* _EXERCISE DESCRIPTION_
From the line containing "purple arrow: moved 3 px left, 2 px down" to the end of the entries, return every line exactly, both ends included, and add nothing.

* _RECORDS TO PROCESS_
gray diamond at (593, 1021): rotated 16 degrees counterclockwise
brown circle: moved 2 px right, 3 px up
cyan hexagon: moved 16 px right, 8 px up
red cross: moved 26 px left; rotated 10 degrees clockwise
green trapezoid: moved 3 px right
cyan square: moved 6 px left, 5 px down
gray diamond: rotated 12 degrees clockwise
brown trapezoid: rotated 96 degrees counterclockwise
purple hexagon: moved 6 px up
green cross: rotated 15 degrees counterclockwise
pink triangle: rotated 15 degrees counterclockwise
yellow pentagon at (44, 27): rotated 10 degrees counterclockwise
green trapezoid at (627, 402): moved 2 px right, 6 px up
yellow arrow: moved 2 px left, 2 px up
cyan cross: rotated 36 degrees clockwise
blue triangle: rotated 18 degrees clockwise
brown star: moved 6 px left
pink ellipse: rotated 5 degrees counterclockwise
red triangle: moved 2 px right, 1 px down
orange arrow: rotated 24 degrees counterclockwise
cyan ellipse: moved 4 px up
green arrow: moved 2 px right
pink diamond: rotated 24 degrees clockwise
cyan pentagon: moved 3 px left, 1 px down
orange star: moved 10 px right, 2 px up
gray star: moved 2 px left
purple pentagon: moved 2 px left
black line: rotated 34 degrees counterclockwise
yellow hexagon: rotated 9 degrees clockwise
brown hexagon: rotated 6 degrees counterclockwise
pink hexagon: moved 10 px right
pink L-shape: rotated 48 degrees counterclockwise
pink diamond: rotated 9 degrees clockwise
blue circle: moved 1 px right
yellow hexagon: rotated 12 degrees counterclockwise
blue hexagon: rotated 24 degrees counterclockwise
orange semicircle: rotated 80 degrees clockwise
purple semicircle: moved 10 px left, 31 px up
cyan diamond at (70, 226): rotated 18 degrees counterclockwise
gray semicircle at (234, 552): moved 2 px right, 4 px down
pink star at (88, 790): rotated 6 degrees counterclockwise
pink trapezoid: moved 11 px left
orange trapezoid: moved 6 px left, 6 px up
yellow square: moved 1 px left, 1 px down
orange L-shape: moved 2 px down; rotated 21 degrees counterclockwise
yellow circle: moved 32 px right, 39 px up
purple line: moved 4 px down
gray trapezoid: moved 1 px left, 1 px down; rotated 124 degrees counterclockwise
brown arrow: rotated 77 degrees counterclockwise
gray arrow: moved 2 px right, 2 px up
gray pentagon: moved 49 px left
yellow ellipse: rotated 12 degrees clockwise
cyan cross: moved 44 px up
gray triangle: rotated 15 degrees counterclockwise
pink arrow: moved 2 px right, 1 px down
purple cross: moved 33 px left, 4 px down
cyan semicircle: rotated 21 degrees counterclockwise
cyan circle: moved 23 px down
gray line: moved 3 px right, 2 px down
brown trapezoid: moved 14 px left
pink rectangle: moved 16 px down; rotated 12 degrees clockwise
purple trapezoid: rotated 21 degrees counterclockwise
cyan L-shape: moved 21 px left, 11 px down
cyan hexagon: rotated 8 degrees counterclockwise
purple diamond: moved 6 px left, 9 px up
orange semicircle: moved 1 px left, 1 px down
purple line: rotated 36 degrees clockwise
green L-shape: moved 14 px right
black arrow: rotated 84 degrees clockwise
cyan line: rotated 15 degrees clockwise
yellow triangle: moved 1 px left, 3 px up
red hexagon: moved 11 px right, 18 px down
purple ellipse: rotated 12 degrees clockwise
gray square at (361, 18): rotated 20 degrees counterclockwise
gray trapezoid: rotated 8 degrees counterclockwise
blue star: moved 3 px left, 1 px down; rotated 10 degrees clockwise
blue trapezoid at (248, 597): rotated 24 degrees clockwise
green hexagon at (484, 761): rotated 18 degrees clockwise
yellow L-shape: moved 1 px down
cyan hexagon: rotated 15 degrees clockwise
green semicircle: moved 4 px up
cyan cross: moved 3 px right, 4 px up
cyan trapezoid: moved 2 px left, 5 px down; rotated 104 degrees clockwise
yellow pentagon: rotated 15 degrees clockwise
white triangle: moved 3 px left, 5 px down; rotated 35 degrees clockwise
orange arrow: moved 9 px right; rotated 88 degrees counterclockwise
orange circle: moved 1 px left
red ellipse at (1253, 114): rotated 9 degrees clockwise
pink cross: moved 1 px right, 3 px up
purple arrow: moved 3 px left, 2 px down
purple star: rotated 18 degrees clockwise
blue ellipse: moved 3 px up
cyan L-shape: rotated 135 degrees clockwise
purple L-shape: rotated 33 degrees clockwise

* _SOLUTION_
purple arrow: moved 3 px left, 2 px down
purple star: rotated 18 degrees clockwise
blue ellipse: moved 3 px up
cyan L-shape: rotated 135 degrees clockwise
purple L-shape: rotated 33 degrees clockwise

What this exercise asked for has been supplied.